■ **HOW TO COMPLETE THIS TASK**
For the listing below, output exactly the lines from the line with "Someone carried the gray" up to and including the line with "Someone took away the aqua", and no other lines.
*** Block opens ***
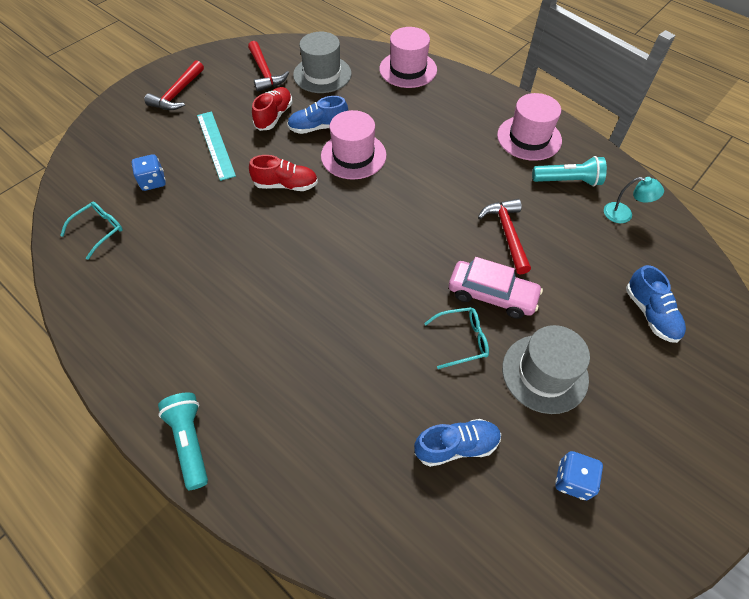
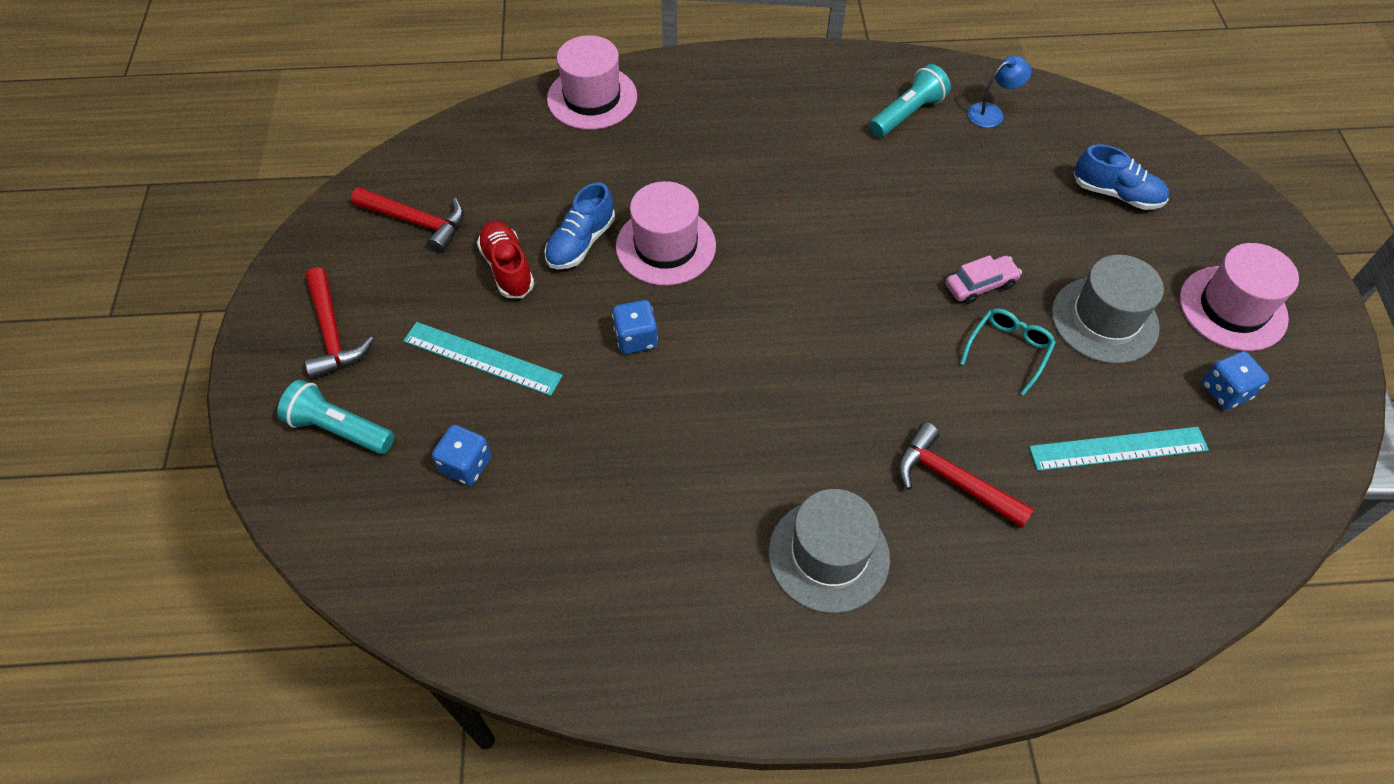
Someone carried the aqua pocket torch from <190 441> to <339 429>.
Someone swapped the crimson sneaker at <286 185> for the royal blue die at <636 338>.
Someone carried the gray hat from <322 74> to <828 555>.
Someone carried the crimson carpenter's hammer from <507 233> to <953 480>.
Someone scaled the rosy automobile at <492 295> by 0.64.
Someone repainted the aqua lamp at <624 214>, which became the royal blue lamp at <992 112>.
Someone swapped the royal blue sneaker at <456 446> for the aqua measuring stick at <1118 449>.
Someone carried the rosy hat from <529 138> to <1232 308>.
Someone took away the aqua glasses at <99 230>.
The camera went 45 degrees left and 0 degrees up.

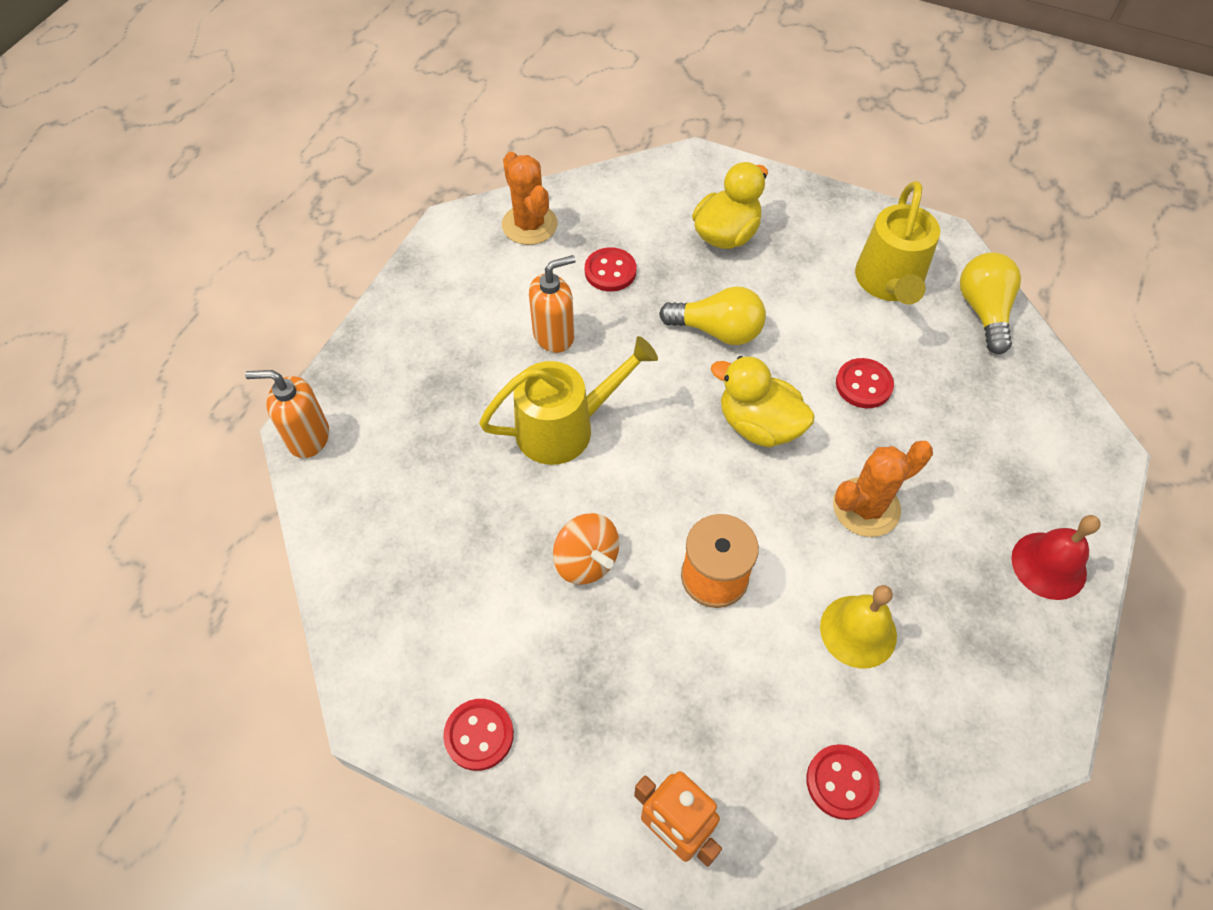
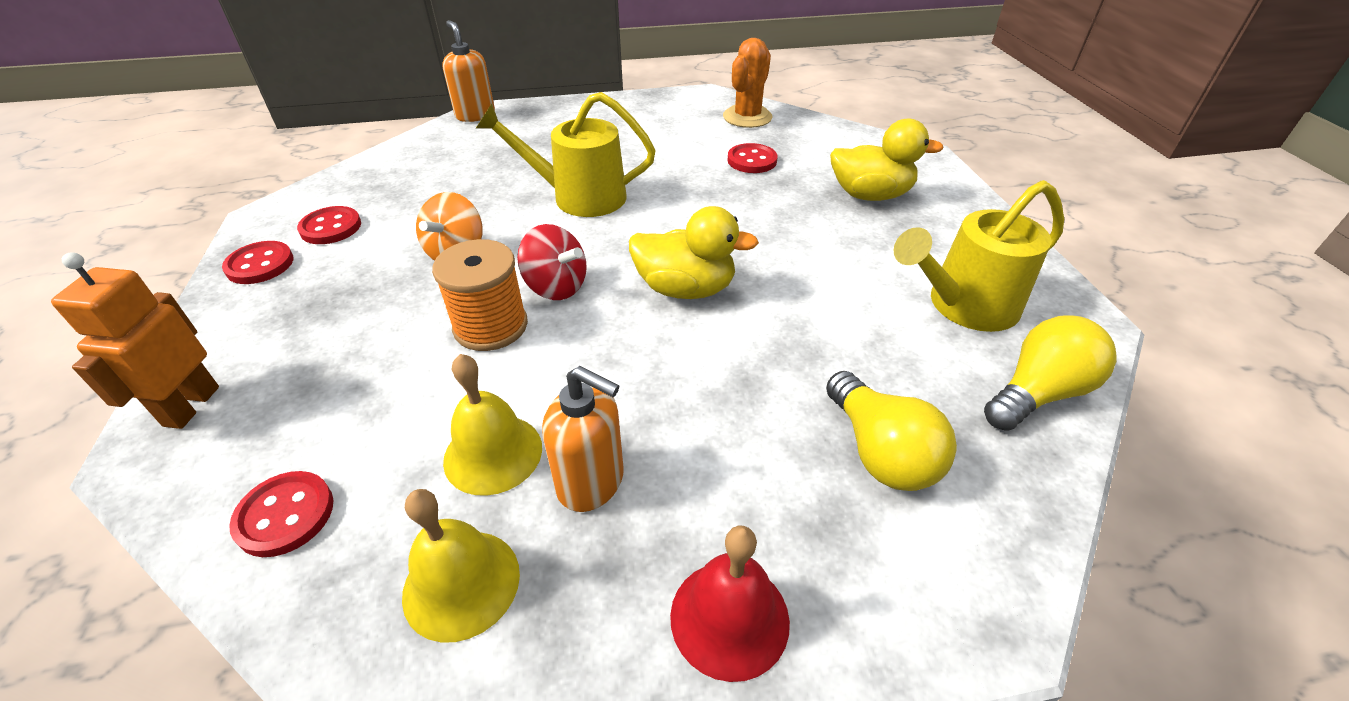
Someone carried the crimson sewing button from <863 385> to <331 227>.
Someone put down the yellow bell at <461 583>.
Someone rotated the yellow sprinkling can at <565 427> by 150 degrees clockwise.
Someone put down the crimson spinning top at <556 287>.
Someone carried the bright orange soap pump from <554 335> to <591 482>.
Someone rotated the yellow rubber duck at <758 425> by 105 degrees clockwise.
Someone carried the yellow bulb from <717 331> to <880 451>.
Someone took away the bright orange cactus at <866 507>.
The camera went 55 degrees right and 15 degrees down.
*** Block closes ***
*** Block opens ***
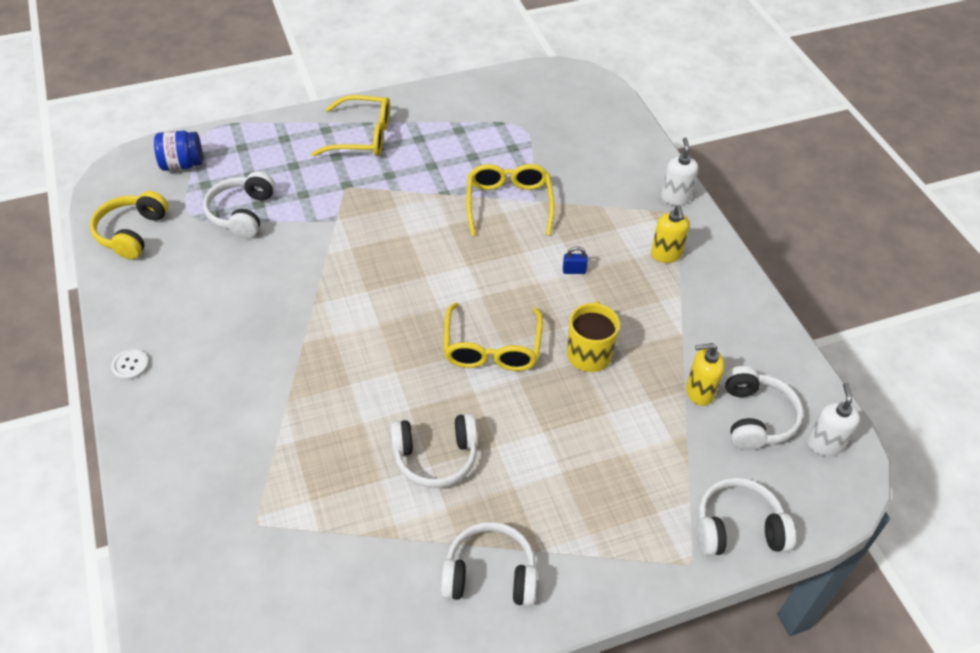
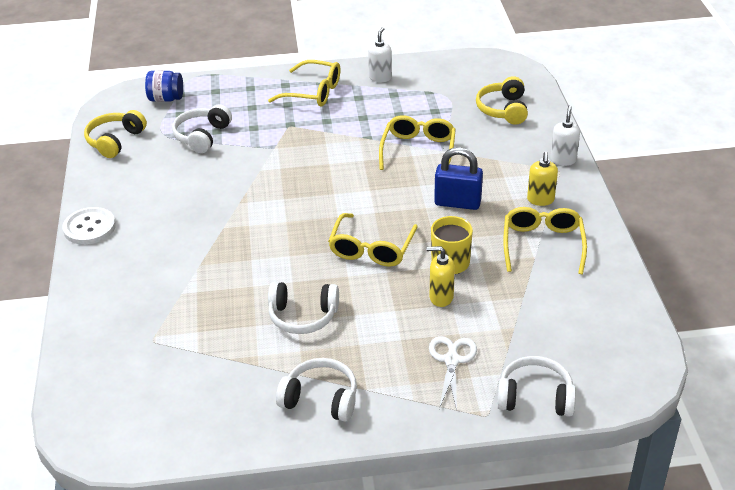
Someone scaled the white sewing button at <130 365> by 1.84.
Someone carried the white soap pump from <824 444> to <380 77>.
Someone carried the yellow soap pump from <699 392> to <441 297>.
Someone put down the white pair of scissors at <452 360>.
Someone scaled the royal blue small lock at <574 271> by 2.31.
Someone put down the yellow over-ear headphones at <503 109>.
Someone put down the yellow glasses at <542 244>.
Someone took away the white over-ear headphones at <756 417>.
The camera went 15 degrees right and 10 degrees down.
*** Block closes ***
■ **OUTPUT OF THE TASK**
Someone carried the gray hat from <322 74> to <828 555>.
Someone carried the crimson carpenter's hammer from <507 233> to <953 480>.
Someone scaled the rosy automobile at <492 295> by 0.64.
Someone repainted the aqua lamp at <624 214>, which became the royal blue lamp at <992 112>.
Someone swapped the royal blue sneaker at <456 446> for the aqua measuring stick at <1118 449>.
Someone carried the rosy hat from <529 138> to <1232 308>.
Someone took away the aqua glasses at <99 230>.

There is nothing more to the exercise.